[Requirements] Please find every row below that contains the word "sorted" and copy each of those rows in full.

==========

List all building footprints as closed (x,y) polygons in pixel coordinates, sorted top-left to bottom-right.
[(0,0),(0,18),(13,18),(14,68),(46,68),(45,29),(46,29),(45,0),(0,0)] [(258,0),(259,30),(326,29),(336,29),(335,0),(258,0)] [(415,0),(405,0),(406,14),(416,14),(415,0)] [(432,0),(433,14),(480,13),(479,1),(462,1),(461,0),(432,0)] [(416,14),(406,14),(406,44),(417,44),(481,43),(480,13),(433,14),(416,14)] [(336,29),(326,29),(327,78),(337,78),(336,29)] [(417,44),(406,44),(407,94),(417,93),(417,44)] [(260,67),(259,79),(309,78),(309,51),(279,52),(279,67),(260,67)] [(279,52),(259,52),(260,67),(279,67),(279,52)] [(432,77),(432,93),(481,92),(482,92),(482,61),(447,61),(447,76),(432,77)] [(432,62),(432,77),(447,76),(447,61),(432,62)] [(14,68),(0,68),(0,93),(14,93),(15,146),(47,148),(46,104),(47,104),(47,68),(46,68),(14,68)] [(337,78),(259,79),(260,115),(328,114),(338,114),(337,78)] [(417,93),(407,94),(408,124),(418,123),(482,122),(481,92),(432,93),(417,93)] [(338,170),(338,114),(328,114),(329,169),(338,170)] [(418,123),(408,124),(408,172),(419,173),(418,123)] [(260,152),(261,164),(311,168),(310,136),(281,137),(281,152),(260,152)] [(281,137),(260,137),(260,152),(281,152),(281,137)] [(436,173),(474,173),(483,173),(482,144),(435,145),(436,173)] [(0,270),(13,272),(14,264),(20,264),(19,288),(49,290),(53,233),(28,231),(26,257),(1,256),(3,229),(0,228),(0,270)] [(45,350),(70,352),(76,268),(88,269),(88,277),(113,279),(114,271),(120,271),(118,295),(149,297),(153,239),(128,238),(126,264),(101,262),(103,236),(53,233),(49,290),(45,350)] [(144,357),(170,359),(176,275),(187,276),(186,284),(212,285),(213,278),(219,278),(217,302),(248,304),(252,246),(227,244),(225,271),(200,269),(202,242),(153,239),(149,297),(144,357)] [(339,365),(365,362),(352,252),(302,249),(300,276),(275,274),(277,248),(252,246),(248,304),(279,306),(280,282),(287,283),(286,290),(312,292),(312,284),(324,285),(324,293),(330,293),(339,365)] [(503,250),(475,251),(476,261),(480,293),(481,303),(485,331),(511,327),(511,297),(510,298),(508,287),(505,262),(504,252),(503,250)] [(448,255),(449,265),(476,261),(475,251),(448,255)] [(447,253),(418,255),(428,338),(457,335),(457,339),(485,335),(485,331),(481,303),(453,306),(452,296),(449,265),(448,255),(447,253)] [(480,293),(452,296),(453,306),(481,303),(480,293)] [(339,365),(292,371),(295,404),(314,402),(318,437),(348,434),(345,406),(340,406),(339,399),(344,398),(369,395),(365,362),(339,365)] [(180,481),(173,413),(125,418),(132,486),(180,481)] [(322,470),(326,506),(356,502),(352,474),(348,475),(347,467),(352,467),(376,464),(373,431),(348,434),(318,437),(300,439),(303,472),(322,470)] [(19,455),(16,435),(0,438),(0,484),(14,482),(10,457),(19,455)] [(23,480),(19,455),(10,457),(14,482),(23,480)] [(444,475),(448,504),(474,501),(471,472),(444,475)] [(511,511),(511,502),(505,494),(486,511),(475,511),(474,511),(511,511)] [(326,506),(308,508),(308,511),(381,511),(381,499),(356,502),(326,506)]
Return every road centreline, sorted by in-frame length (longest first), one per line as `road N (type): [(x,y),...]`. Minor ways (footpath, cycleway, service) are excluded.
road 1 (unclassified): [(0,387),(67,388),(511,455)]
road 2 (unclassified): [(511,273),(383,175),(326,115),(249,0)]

==========

[Response]
List all building footprints as closed (x,y) polygons in pixel coordinates, sorted top-left to bottom-right.
Return every road centreline, sorted by in-frame length (longest first), one per line as `road N (type): [(x,y),...]`. Minor ways (footpath, cycleway, service) are excluded.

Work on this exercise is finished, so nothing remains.